▶ EXERCISE BRIEF
Below are entries; copy exactly the lines from the one with "camera: 20 degrees right, 0 degrees up" through the one with "none -> black capsule [439,209,497,239]", both included, and leave out the rest.

▶ LISTED RECORDS
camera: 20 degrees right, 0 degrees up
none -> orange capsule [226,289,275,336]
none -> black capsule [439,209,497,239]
---
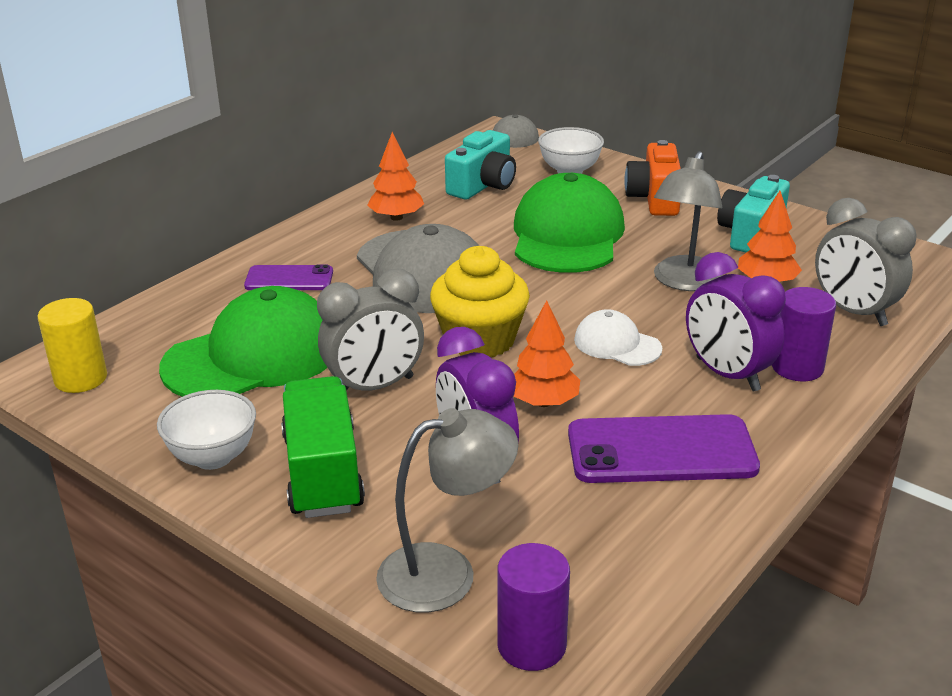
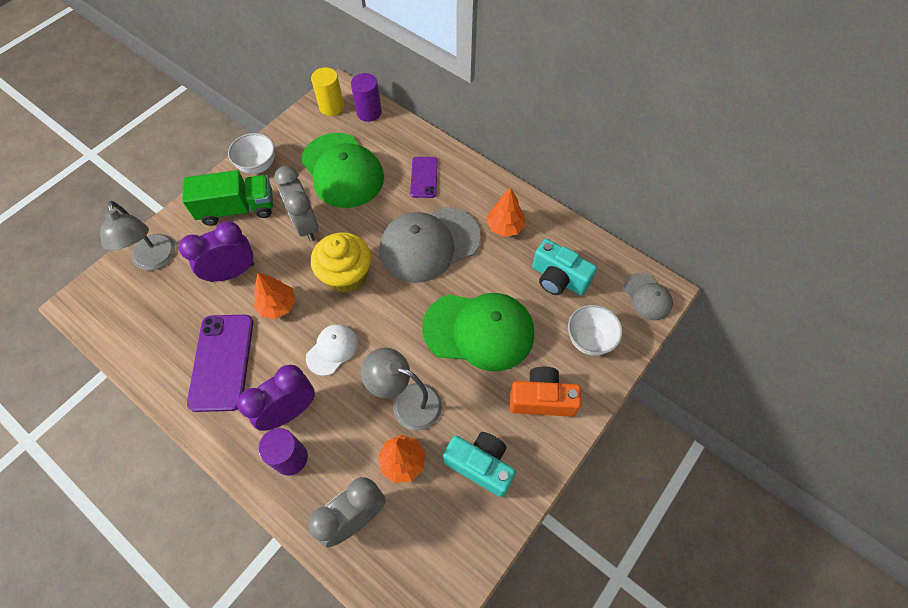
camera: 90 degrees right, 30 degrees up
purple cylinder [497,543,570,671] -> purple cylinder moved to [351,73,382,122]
--
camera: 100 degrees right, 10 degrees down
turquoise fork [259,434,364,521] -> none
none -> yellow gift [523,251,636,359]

▶ WRITTEN ANSWER
camera: 20 degrees right, 0 degrees up
none -> orange capsule [226,289,275,336]
none -> black capsule [439,209,497,239]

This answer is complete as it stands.